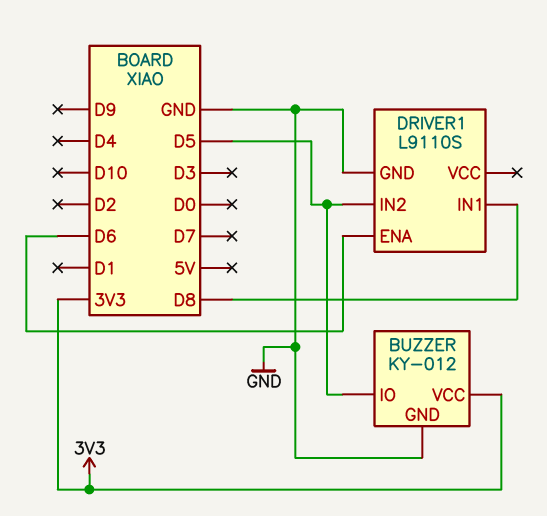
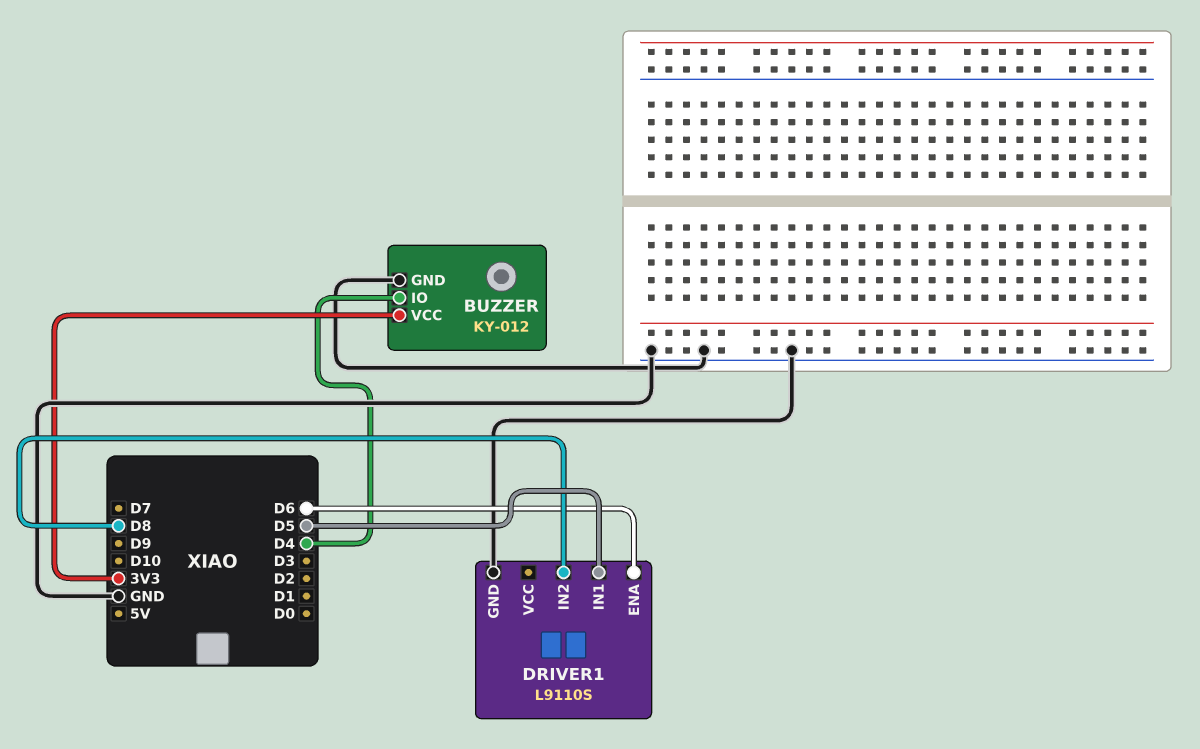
BUZZER pin IO: D5 -> D4
DRIVER1 pin IN1: D8 -> D5
DRIVER1 pin IN2: D5 -> D8

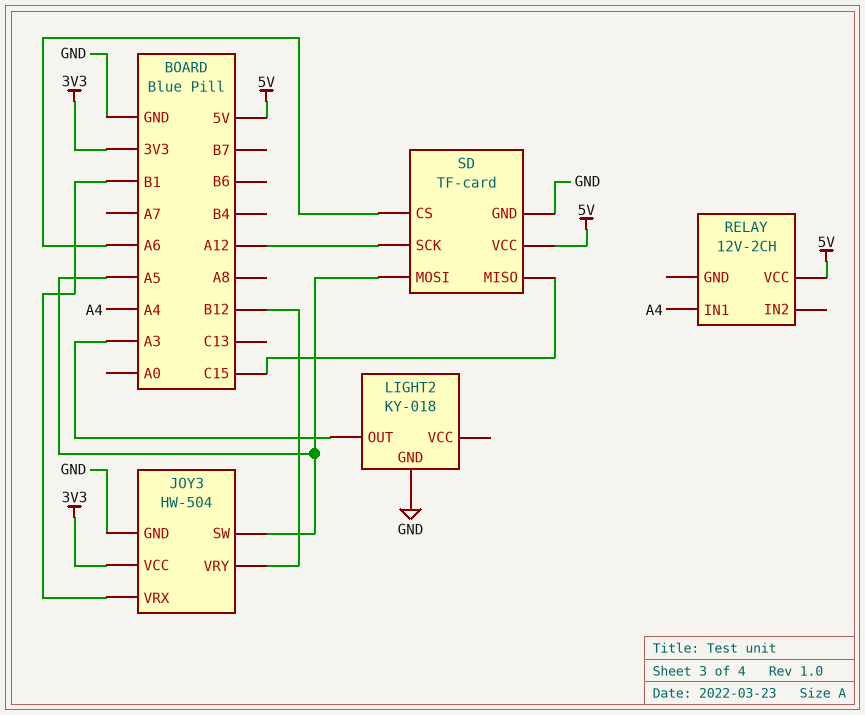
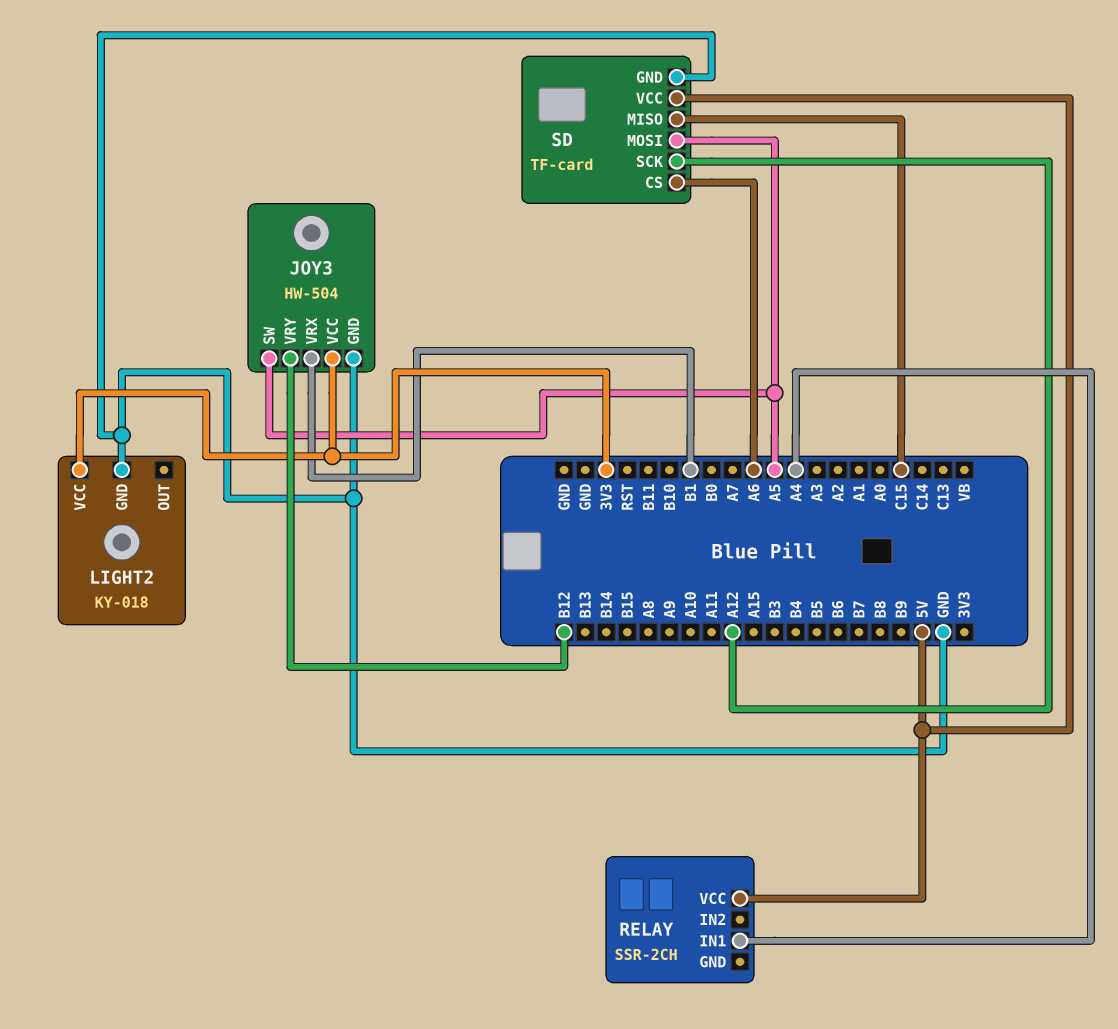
LIGHT2 pin OUT: A3 -> none
LIGHT2 pin VCC: none -> 3V3
RELAY: 12V-2CH -> SSR-2CH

· · · · · · ·

(What you are asked to do)
Wherever the string "none" appears in the entries above, return the line it appears on.

(Reply to the task)
LIGHT2 pin OUT: A3 -> none
LIGHT2 pin VCC: none -> 3V3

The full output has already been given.